» TASK DETAILS:
Exclude the pictures, then copy all remaining records exactly.

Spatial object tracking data
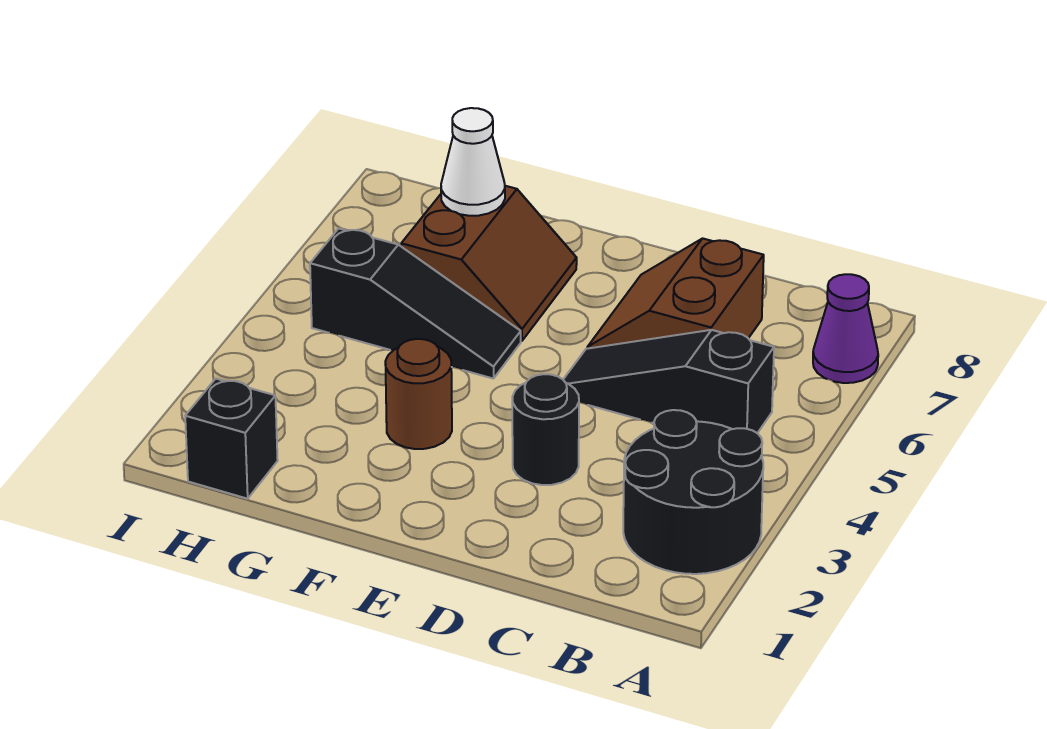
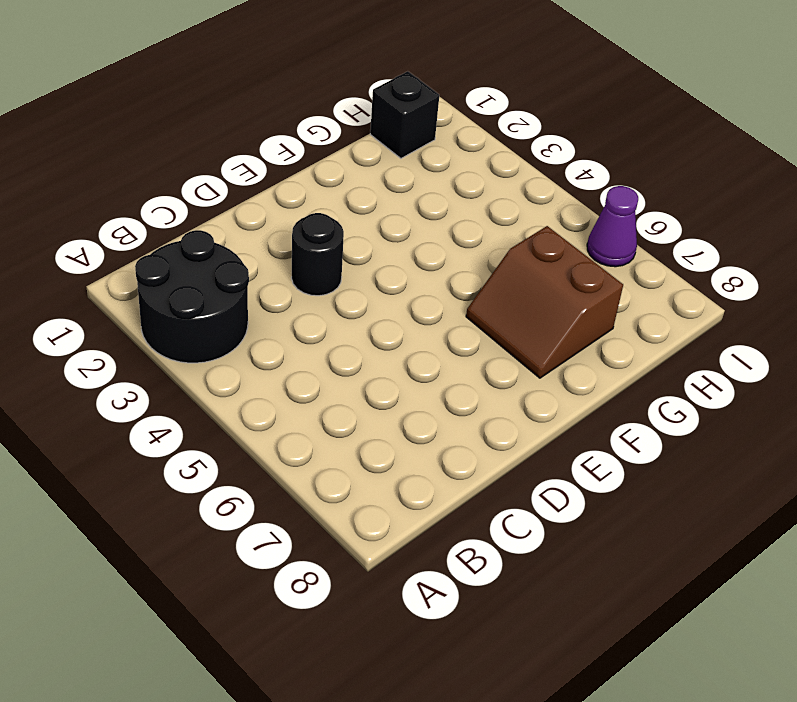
purple 1x1 cone [587,186,638,267] -> purple 1x1 cone moved to [813,274,878,383]
none -> black 1x3 slope [563,330,774,433]
none -> brown 2x2 slope [587,238,764,349]

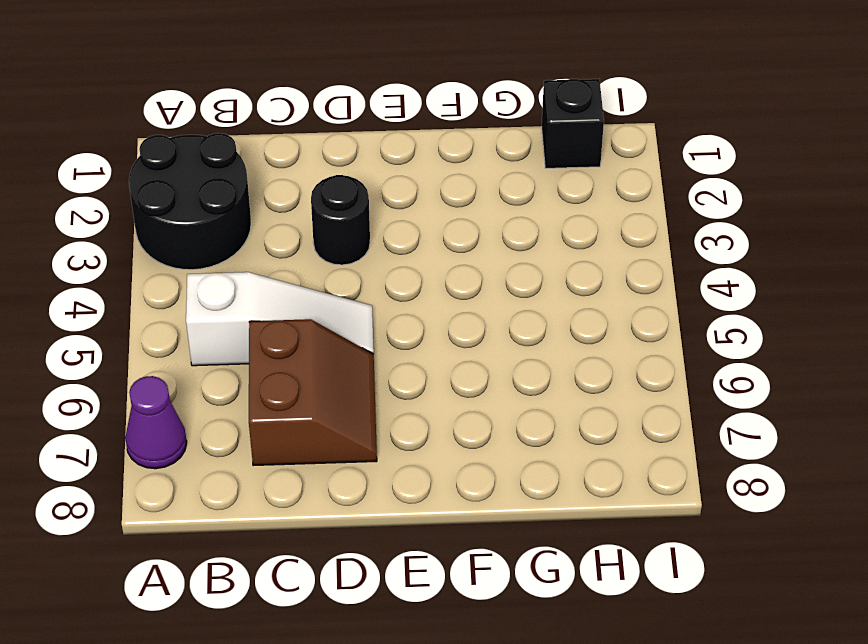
white 1x3 slope [186,272,374,366] -> black 1x3 slope [563,330,774,433]
none -> brown 1x1 round brick [385,339,452,449]
none -> black 1x3 slope [310,229,521,379]

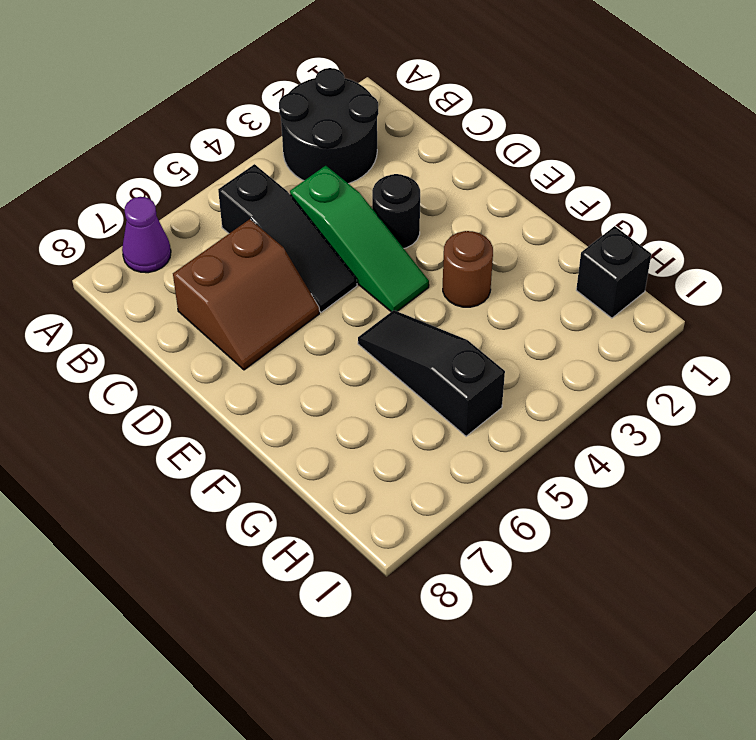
green 1x3 slope [290,166,429,312] -> none
none -> brown 2x2 slope [401,186,577,341]
none -> white 1x1 cone [441,108,505,216]

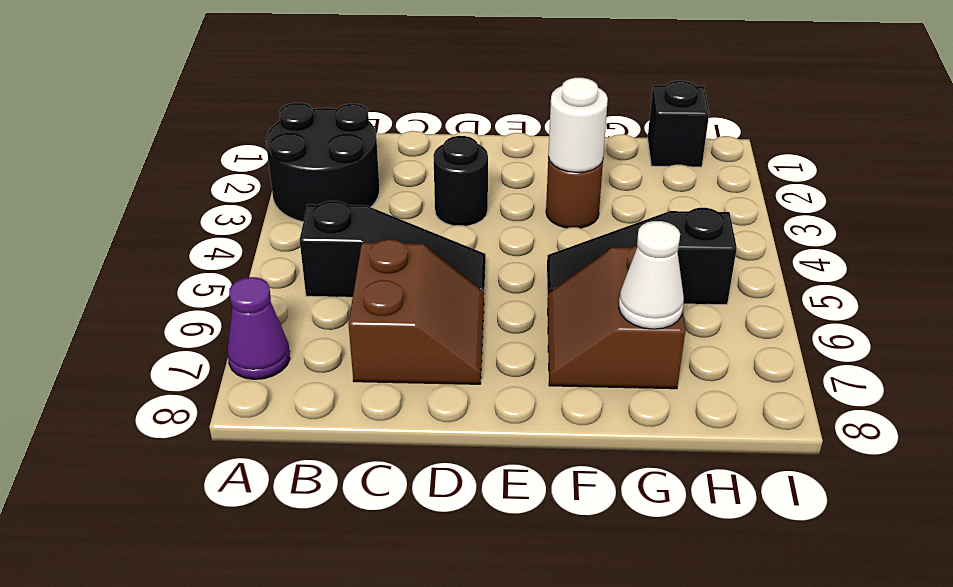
white 1x1 round brick [548,78,608,172] -> none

» RESPONSE:
purple 1x1 cone [587,186,638,267] -> purple 1x1 cone moved to [813,274,878,383]
none -> black 1x3 slope [563,330,774,433]
none -> brown 2x2 slope [587,238,764,349]

white 1x3 slope [186,272,374,366] -> black 1x3 slope [563,330,774,433]
none -> brown 1x1 round brick [385,339,452,449]
none -> black 1x3 slope [310,229,521,379]

green 1x3 slope [290,166,429,312] -> none
none -> brown 2x2 slope [401,186,577,341]
none -> white 1x1 cone [441,108,505,216]

white 1x1 round brick [548,78,608,172] -> none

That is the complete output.